## Description of the task
Return the following data exactly, with all pictures left out.

****

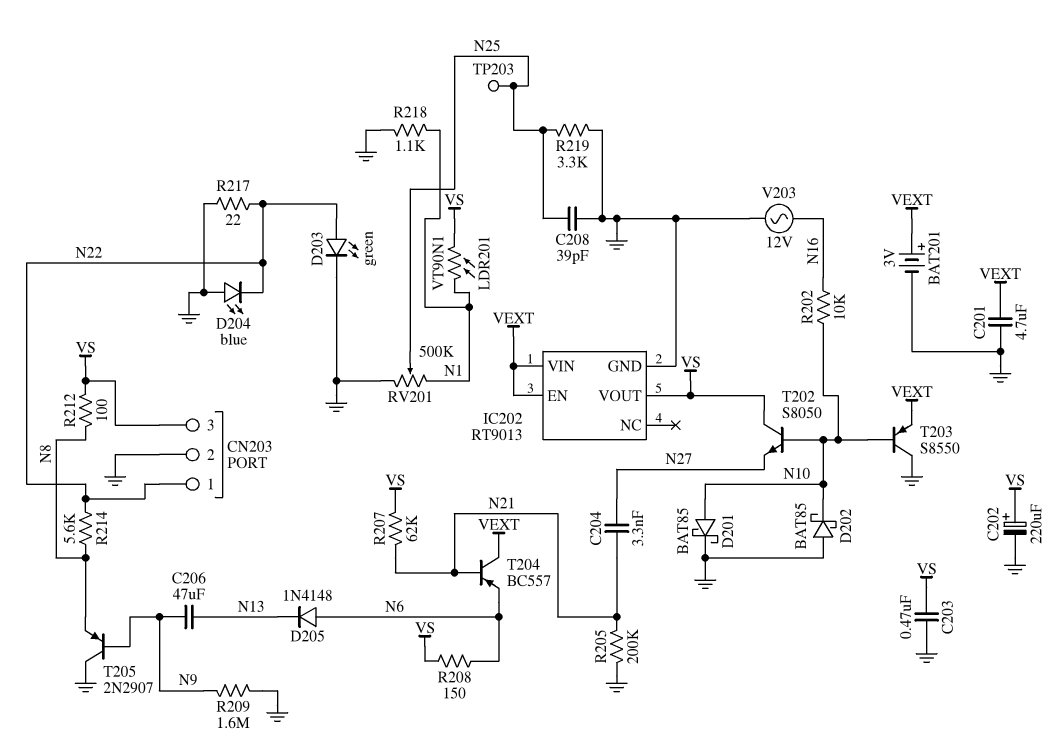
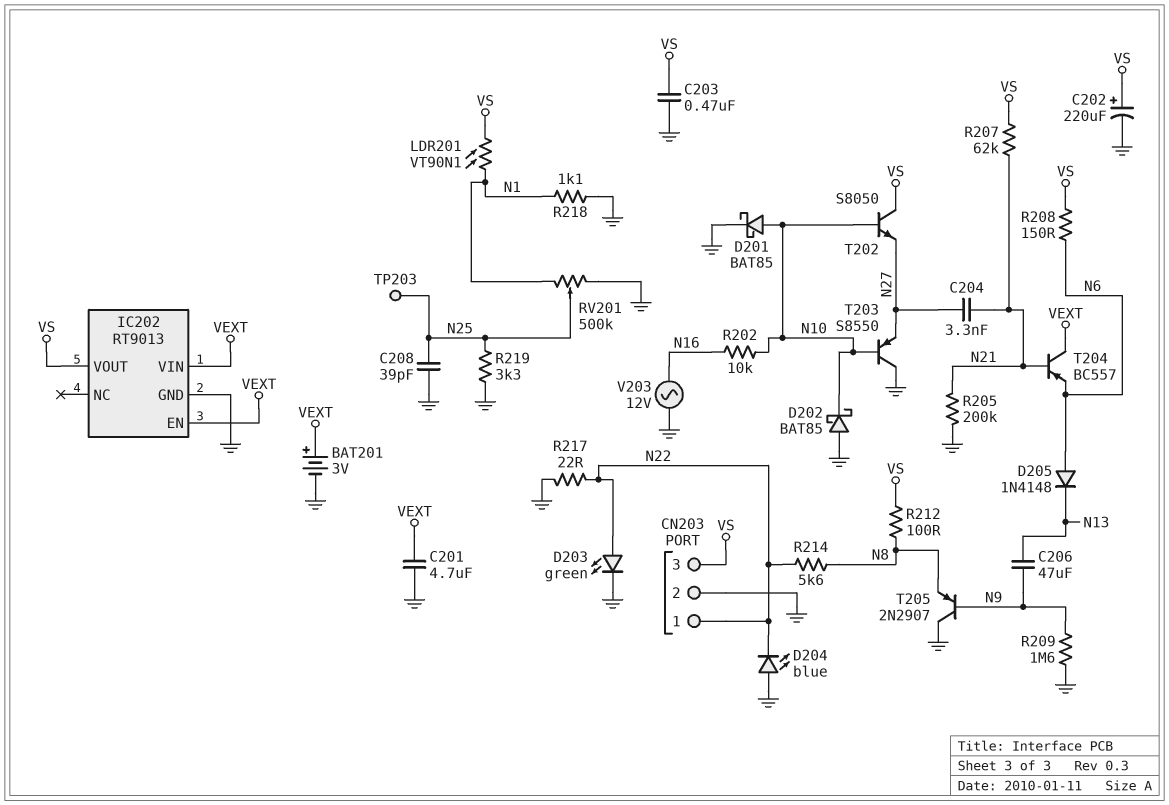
T203: PNP S8550 (B N10, C GND, E VEXT) -> PNP S8550 (B N10, C GND, E N27)

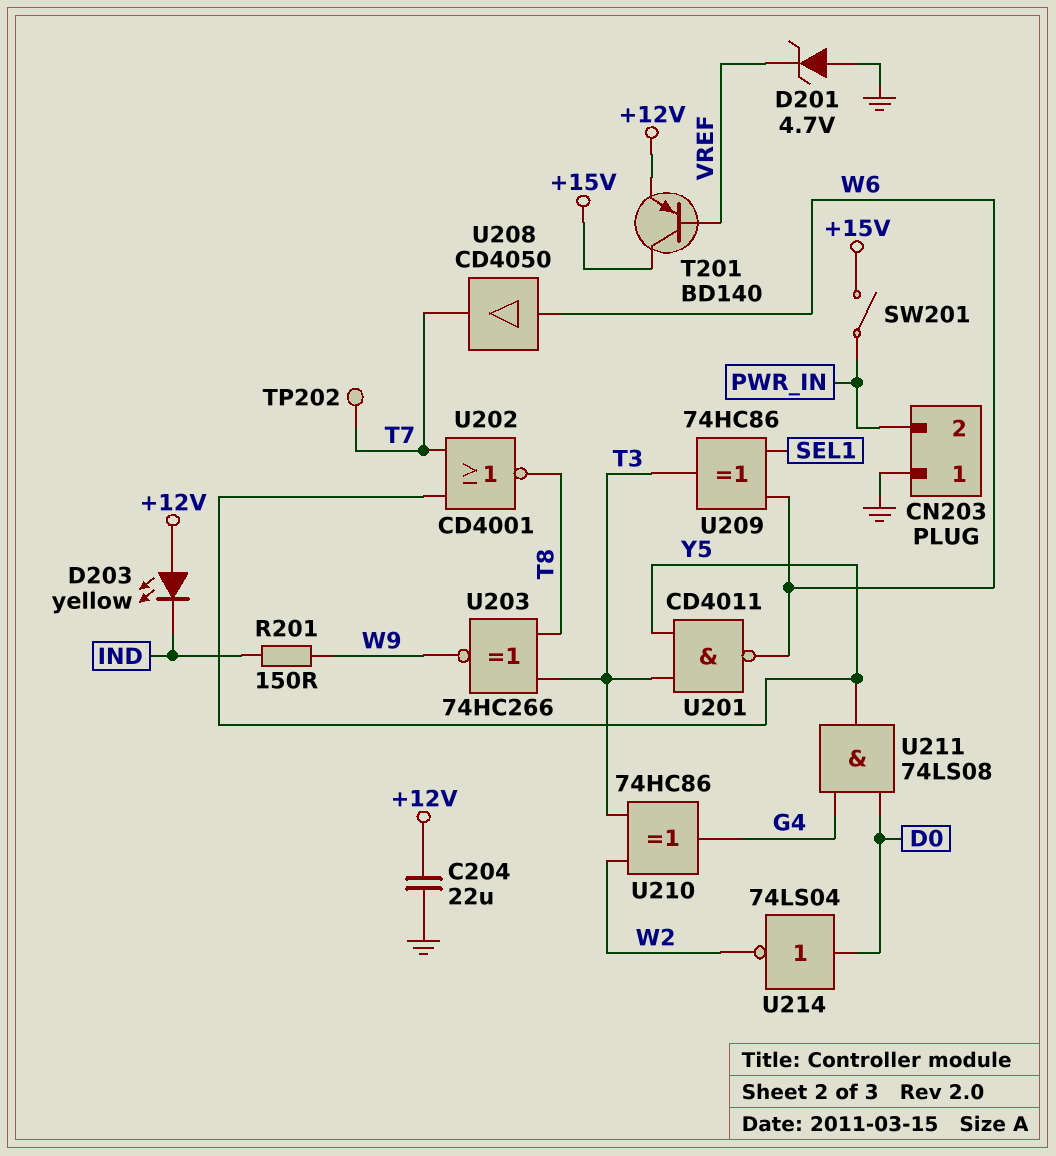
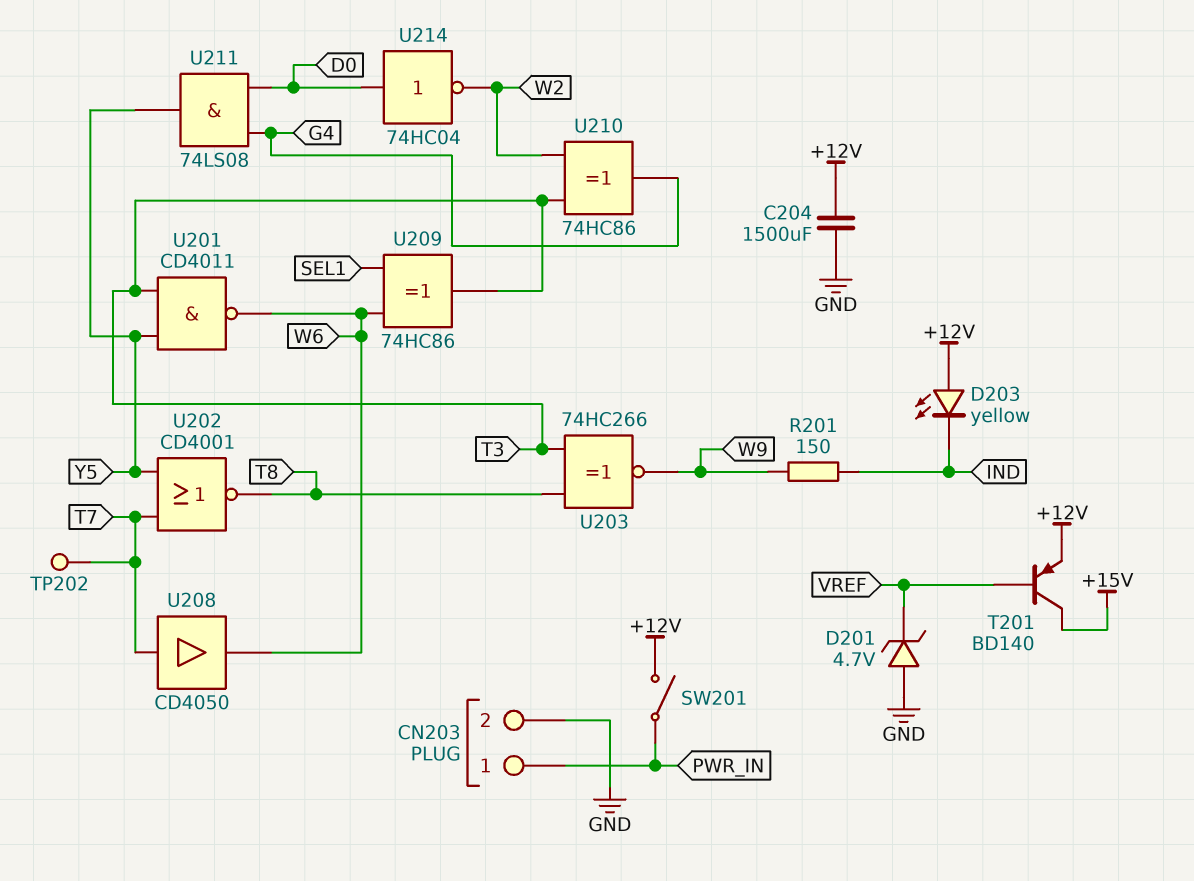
C204: 22uF (+12V, GND) -> 1500uF (+12V, GND)
CN203 pin 1: GND -> PWR_IN
CN203 pin 2: PWR_IN -> GND
SW201: switch (+15V, PWR_IN) -> switch (+12V, PWR_IN)
U208: buffer CD4050 (in W6, out T7) -> buffer CD4050 (in T7, out W6)
U214: NOT 74LS04 (in D0, out W2) -> NOT 74HC04 (in D0, out W2)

****

## Response to the exercise
T203: PNP S8550 (B N10, C GND, E VEXT) -> PNP S8550 (B N10, C GND, E N27)

C204: 22uF (+12V, GND) -> 1500uF (+12V, GND)
CN203 pin 1: GND -> PWR_IN
CN203 pin 2: PWR_IN -> GND
SW201: switch (+15V, PWR_IN) -> switch (+12V, PWR_IN)
U208: buffer CD4050 (in W6, out T7) -> buffer CD4050 (in T7, out W6)
U214: NOT 74LS04 (in D0, out W2) -> NOT 74HC04 (in D0, out W2)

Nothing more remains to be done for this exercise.